(Saved data entries)
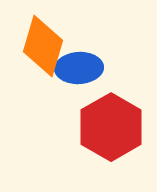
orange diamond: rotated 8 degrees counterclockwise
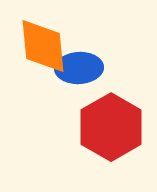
orange diamond: rotated 22 degrees counterclockwise
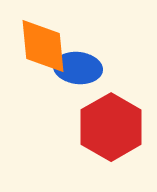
blue ellipse: moved 1 px left; rotated 9 degrees clockwise
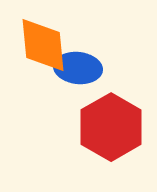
orange diamond: moved 1 px up
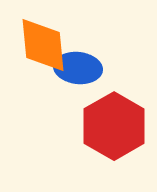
red hexagon: moved 3 px right, 1 px up
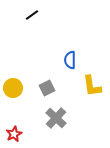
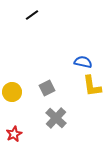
blue semicircle: moved 13 px right, 2 px down; rotated 102 degrees clockwise
yellow circle: moved 1 px left, 4 px down
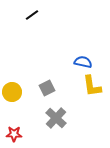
red star: rotated 28 degrees clockwise
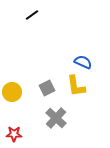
blue semicircle: rotated 12 degrees clockwise
yellow L-shape: moved 16 px left
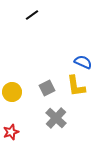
red star: moved 3 px left, 2 px up; rotated 21 degrees counterclockwise
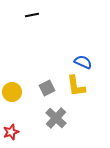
black line: rotated 24 degrees clockwise
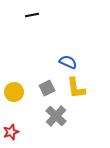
blue semicircle: moved 15 px left
yellow L-shape: moved 2 px down
yellow circle: moved 2 px right
gray cross: moved 2 px up
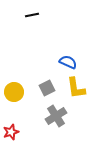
gray cross: rotated 15 degrees clockwise
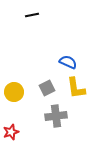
gray cross: rotated 25 degrees clockwise
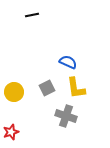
gray cross: moved 10 px right; rotated 25 degrees clockwise
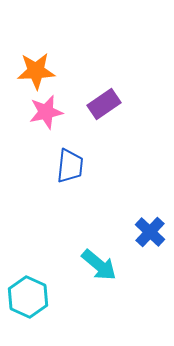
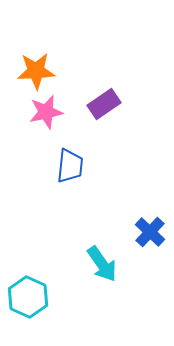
cyan arrow: moved 3 px right, 1 px up; rotated 15 degrees clockwise
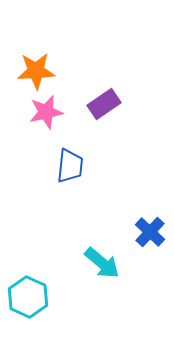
cyan arrow: moved 1 px up; rotated 15 degrees counterclockwise
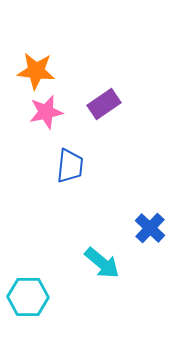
orange star: rotated 9 degrees clockwise
blue cross: moved 4 px up
cyan hexagon: rotated 24 degrees counterclockwise
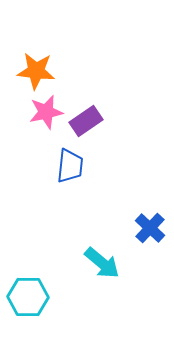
purple rectangle: moved 18 px left, 17 px down
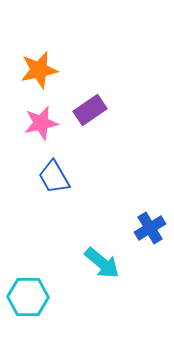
orange star: moved 3 px right, 1 px up; rotated 18 degrees counterclockwise
pink star: moved 5 px left, 11 px down
purple rectangle: moved 4 px right, 11 px up
blue trapezoid: moved 16 px left, 11 px down; rotated 144 degrees clockwise
blue cross: rotated 16 degrees clockwise
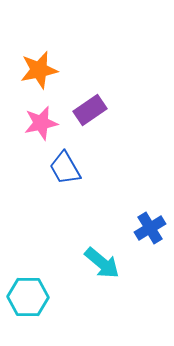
blue trapezoid: moved 11 px right, 9 px up
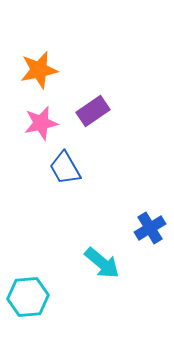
purple rectangle: moved 3 px right, 1 px down
cyan hexagon: rotated 6 degrees counterclockwise
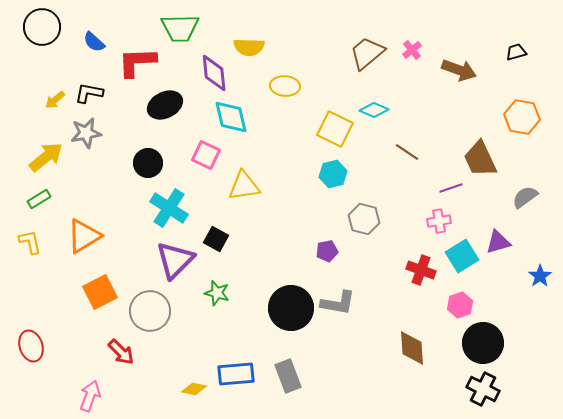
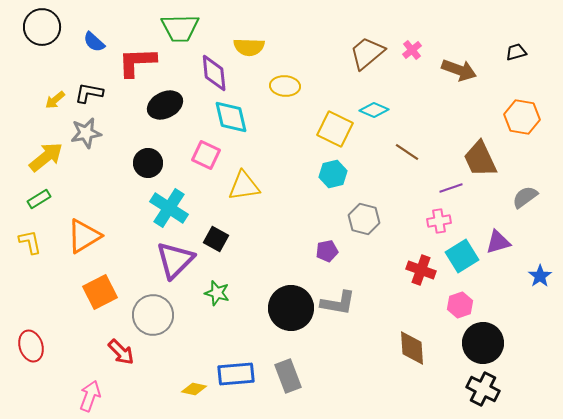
gray circle at (150, 311): moved 3 px right, 4 px down
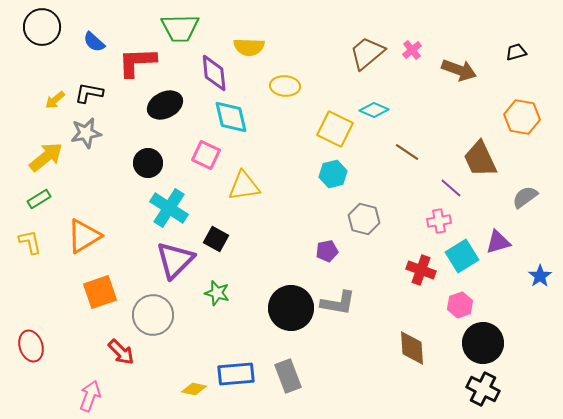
purple line at (451, 188): rotated 60 degrees clockwise
orange square at (100, 292): rotated 8 degrees clockwise
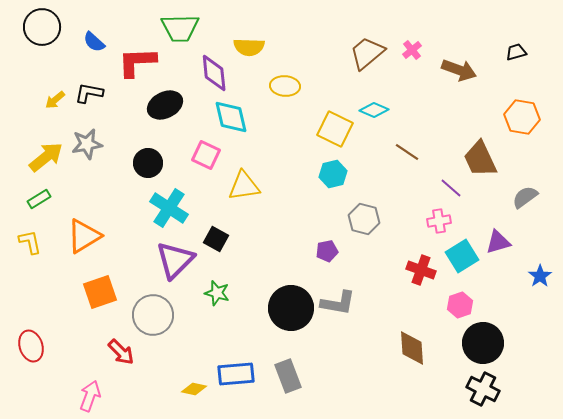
gray star at (86, 133): moved 1 px right, 11 px down
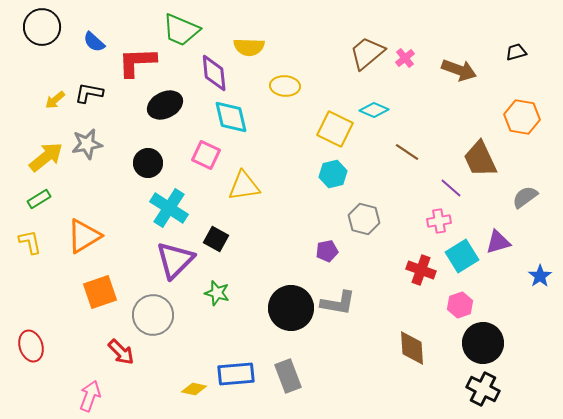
green trapezoid at (180, 28): moved 1 px right, 2 px down; rotated 24 degrees clockwise
pink cross at (412, 50): moved 7 px left, 8 px down
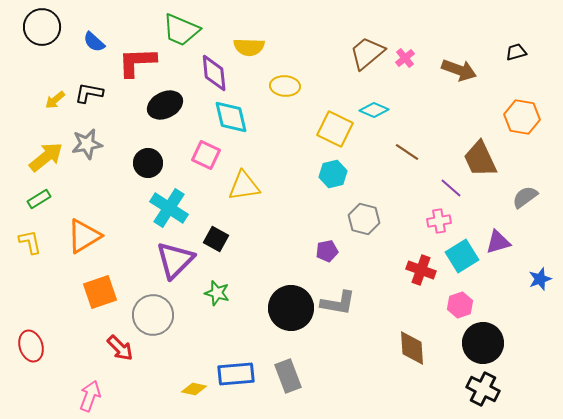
blue star at (540, 276): moved 3 px down; rotated 15 degrees clockwise
red arrow at (121, 352): moved 1 px left, 4 px up
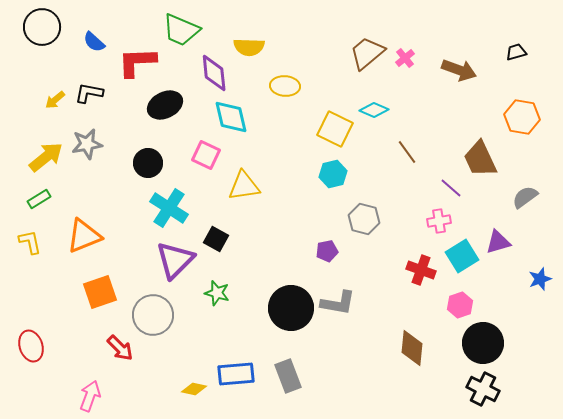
brown line at (407, 152): rotated 20 degrees clockwise
orange triangle at (84, 236): rotated 9 degrees clockwise
brown diamond at (412, 348): rotated 9 degrees clockwise
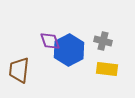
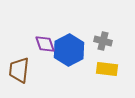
purple diamond: moved 5 px left, 3 px down
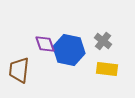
gray cross: rotated 24 degrees clockwise
blue hexagon: rotated 20 degrees counterclockwise
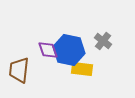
purple diamond: moved 3 px right, 6 px down
yellow rectangle: moved 25 px left
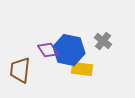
purple diamond: rotated 15 degrees counterclockwise
brown trapezoid: moved 1 px right
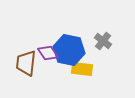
purple diamond: moved 3 px down
brown trapezoid: moved 6 px right, 7 px up
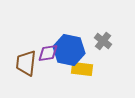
purple diamond: rotated 65 degrees counterclockwise
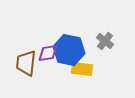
gray cross: moved 2 px right
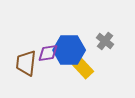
blue hexagon: rotated 12 degrees counterclockwise
yellow rectangle: moved 1 px right, 1 px up; rotated 40 degrees clockwise
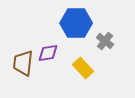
blue hexagon: moved 7 px right, 27 px up
brown trapezoid: moved 3 px left
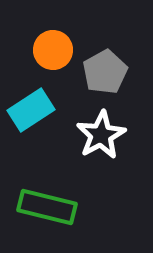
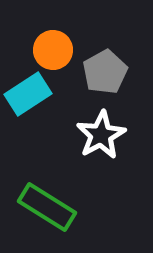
cyan rectangle: moved 3 px left, 16 px up
green rectangle: rotated 18 degrees clockwise
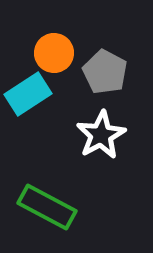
orange circle: moved 1 px right, 3 px down
gray pentagon: rotated 15 degrees counterclockwise
green rectangle: rotated 4 degrees counterclockwise
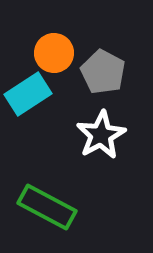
gray pentagon: moved 2 px left
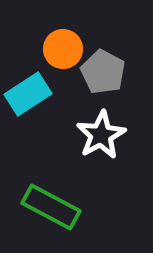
orange circle: moved 9 px right, 4 px up
green rectangle: moved 4 px right
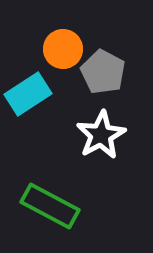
green rectangle: moved 1 px left, 1 px up
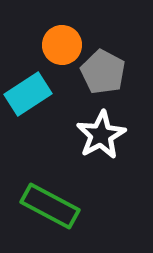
orange circle: moved 1 px left, 4 px up
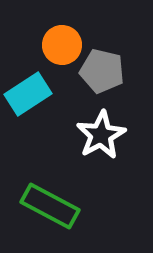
gray pentagon: moved 1 px left, 1 px up; rotated 15 degrees counterclockwise
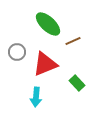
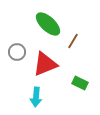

Your goal: Write out the lines of the records above from the line containing "gray cross: rotated 15 degrees clockwise" through the line containing "cyan arrow: moved 1", reproducing each one word for word and including both of those lines. Leave out the pictures.

Exercise answer:
gray cross: rotated 15 degrees clockwise
gray cross: rotated 25 degrees clockwise
gray cross: moved 10 px right; rotated 25 degrees clockwise
cyan arrow: moved 3 px right, 1 px up; rotated 15 degrees clockwise
cyan arrow: moved 1 px up; rotated 15 degrees counterclockwise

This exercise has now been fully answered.